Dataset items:
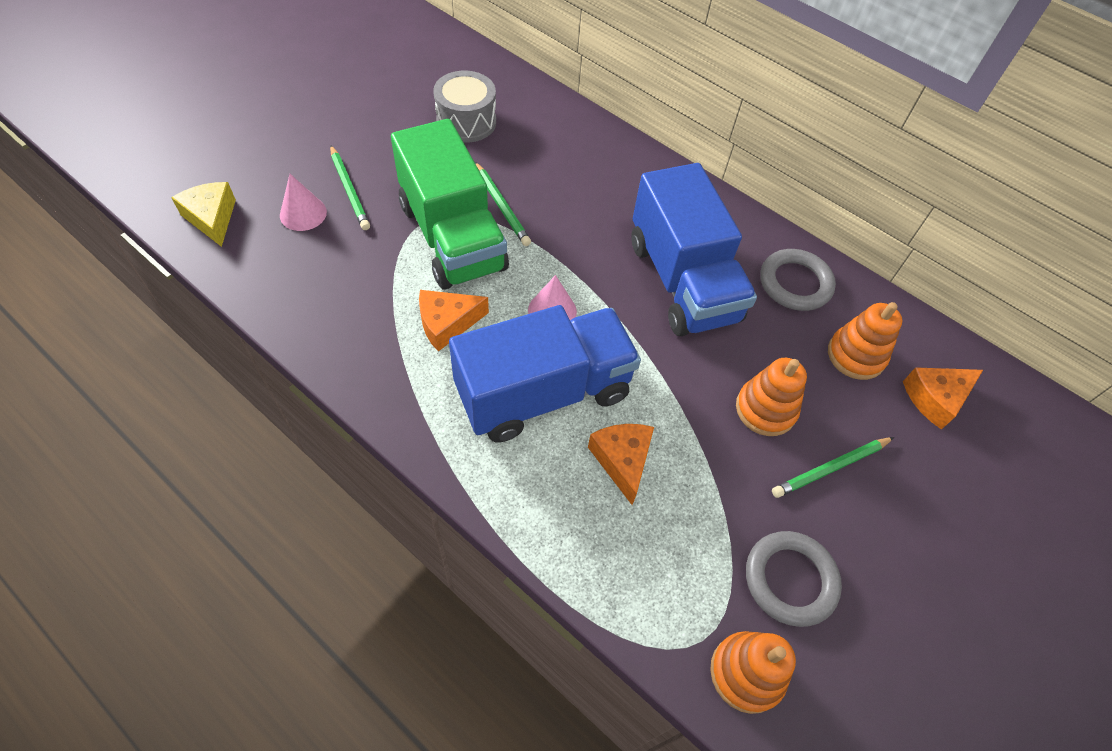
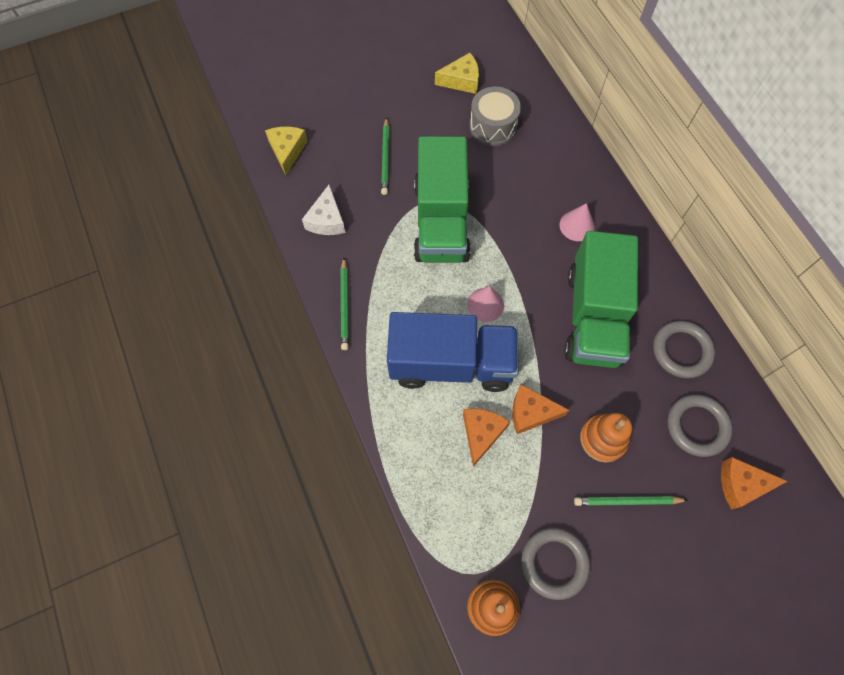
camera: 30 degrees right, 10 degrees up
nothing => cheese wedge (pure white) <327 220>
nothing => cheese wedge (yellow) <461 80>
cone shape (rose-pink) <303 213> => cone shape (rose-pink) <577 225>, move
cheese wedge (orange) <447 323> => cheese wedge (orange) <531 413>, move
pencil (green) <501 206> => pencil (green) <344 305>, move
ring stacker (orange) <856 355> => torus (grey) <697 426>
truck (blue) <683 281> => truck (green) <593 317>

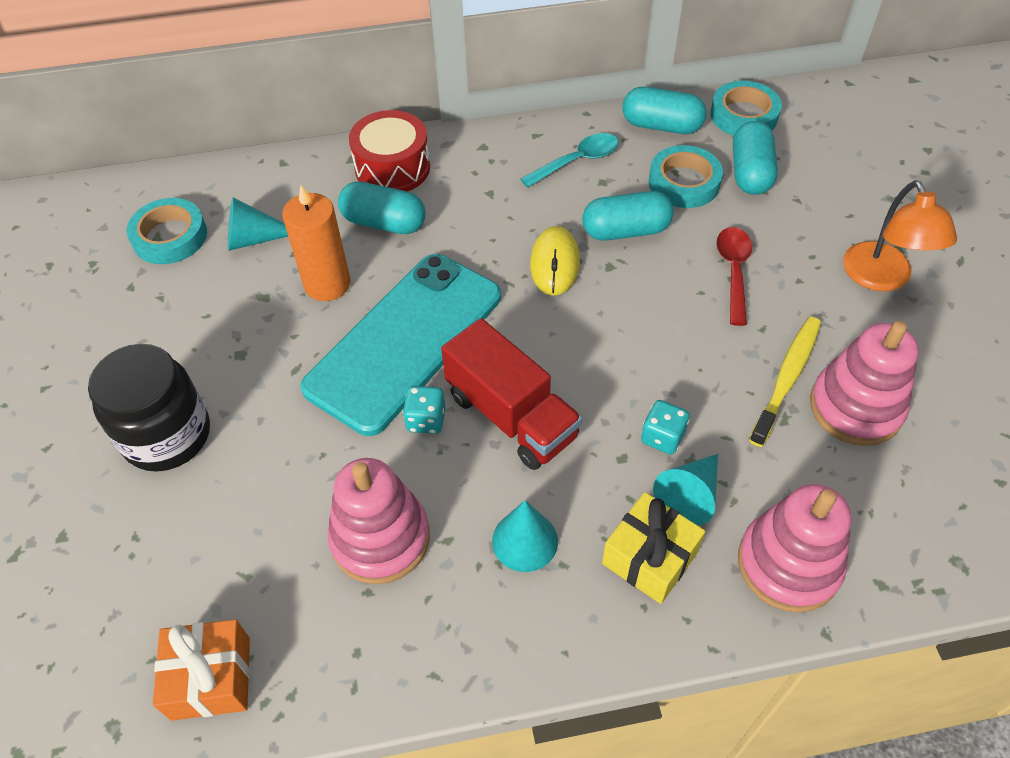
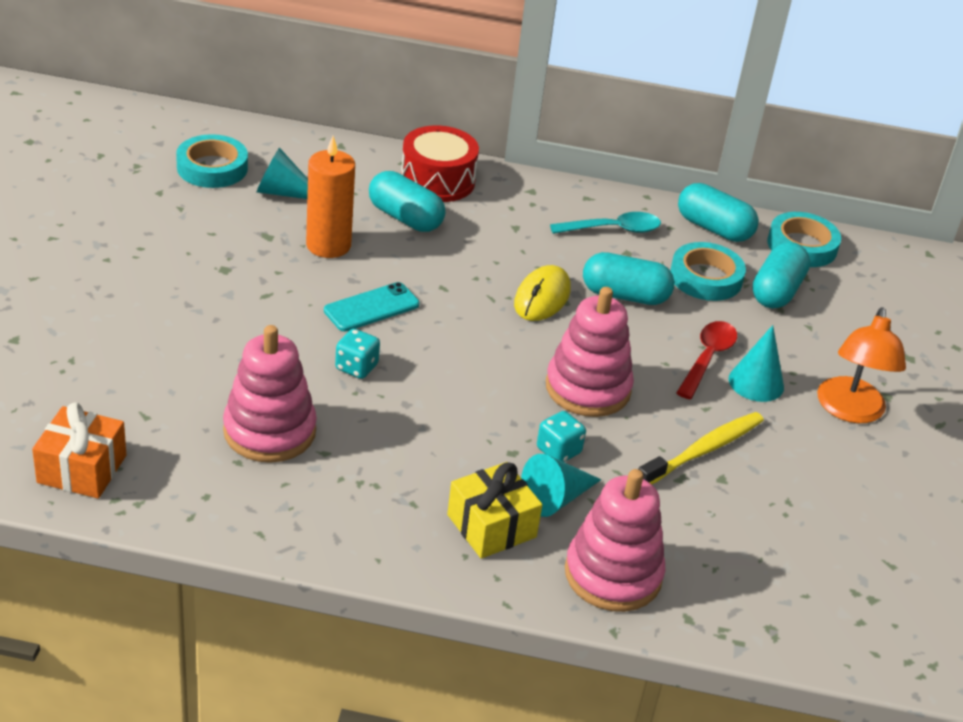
camera: 15 degrees right, 15 degrees down
jar (ebony) <167 435> => nothing
truck (crimson) <511 416> => nothing
cone shape (turquoise) <525 541> => cone shape (turquoise) <756 383>, move
ring stacker (rose-pink) <855 407> => ring stacker (rose-pink) <588 388>, move
phone (turquoise) <405 341> => phone (turquoise) <371 308>, x0.44

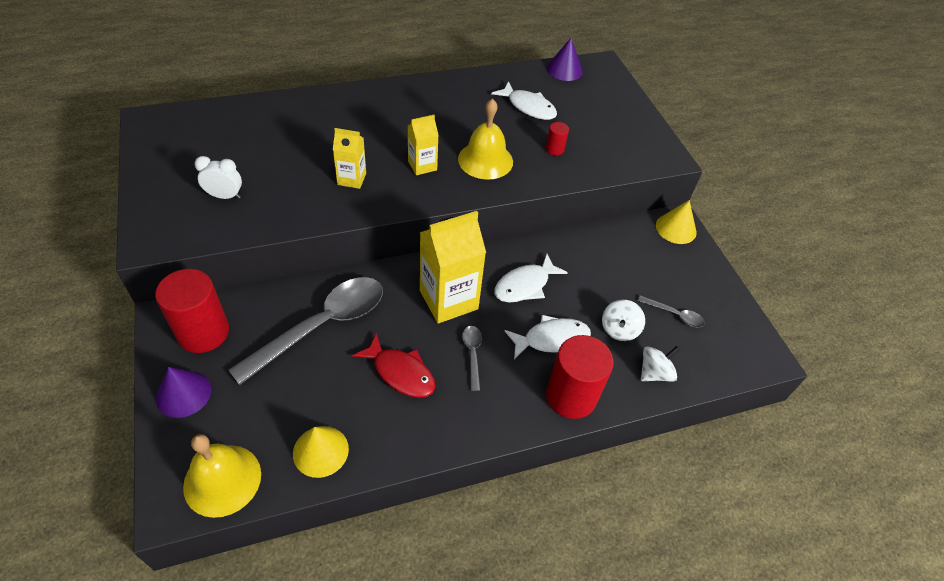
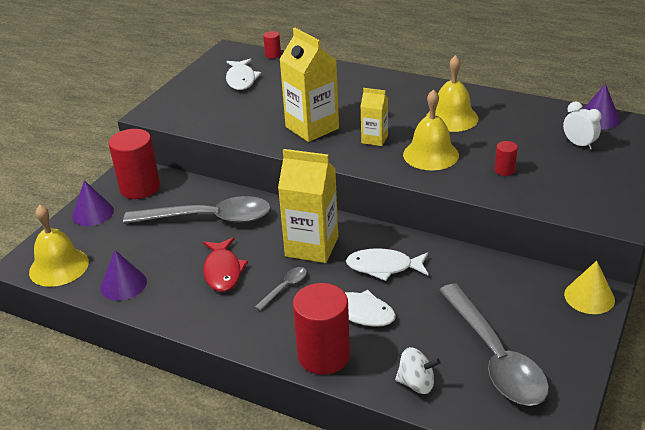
camera: 50 degrees right, 15 degrees down
whirligig (pure white) <619 329> => nothing
nothing => solid cylinder (crimson) <273 55>
nothing => school bell (yellow) <452 118>
bedside clock (pure white) <225 196> => bedside clock (pure white) <579 144>, move
fish (pure white) <528 107> => fish (pure white) <241 79>, move
cone shape (yellow) <320 451> => cone shape (royal purple) <123 284>
milk carton (yellow) <351 179> => milk carton (yellow) <312 128>, x1.84
spoon (grey) <674 315> => spoon (grey) <494 356>, x2.34

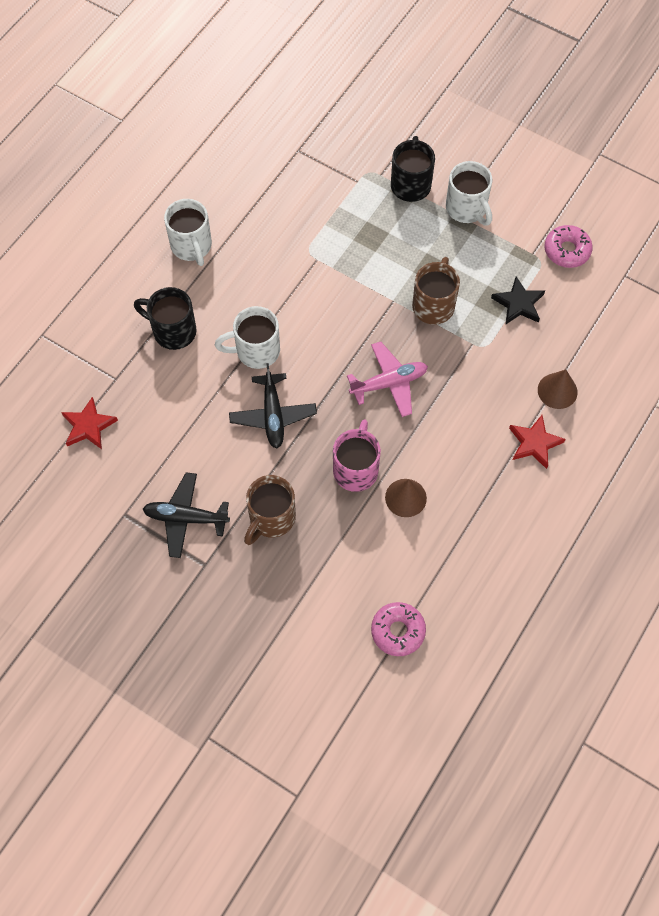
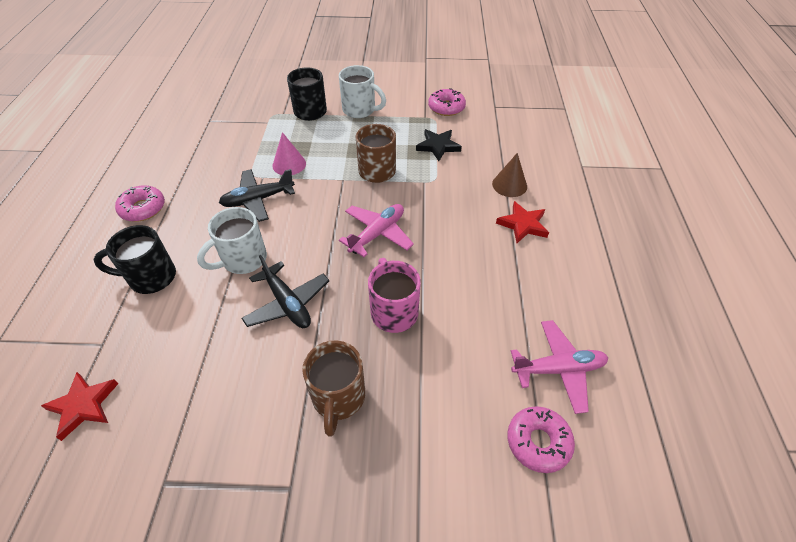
camera: 30 degrees left, 15 degrees down
cone shape (russet) <405 497> => nothing
nothing => cone shape (rose-pink) <289 164>
nothing => aeroplane (rose-pink) <558 369>
aeroplane (ebony) <186 518> => aeroplane (ebony) <258 200>, move
tea mug (pure white) <191 246> => glazed donut (rose-pink) <143 208>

*Activity*:
Only those lines of the entries above that run from the line containing "cone shape (rose-pink) <303" to the line containing "ring stacker (orange)", both included, should be transcribed exactly.

*Result for this task*:
cone shape (rose-pink) <303 213> => cone shape (rose-pink) <577 225>, move
cheese wedge (orange) <447 323> => cheese wedge (orange) <531 413>, move
pencil (green) <501 206> => pencil (green) <344 305>, move
ring stacker (orange) <856 355> => torus (grey) <697 426>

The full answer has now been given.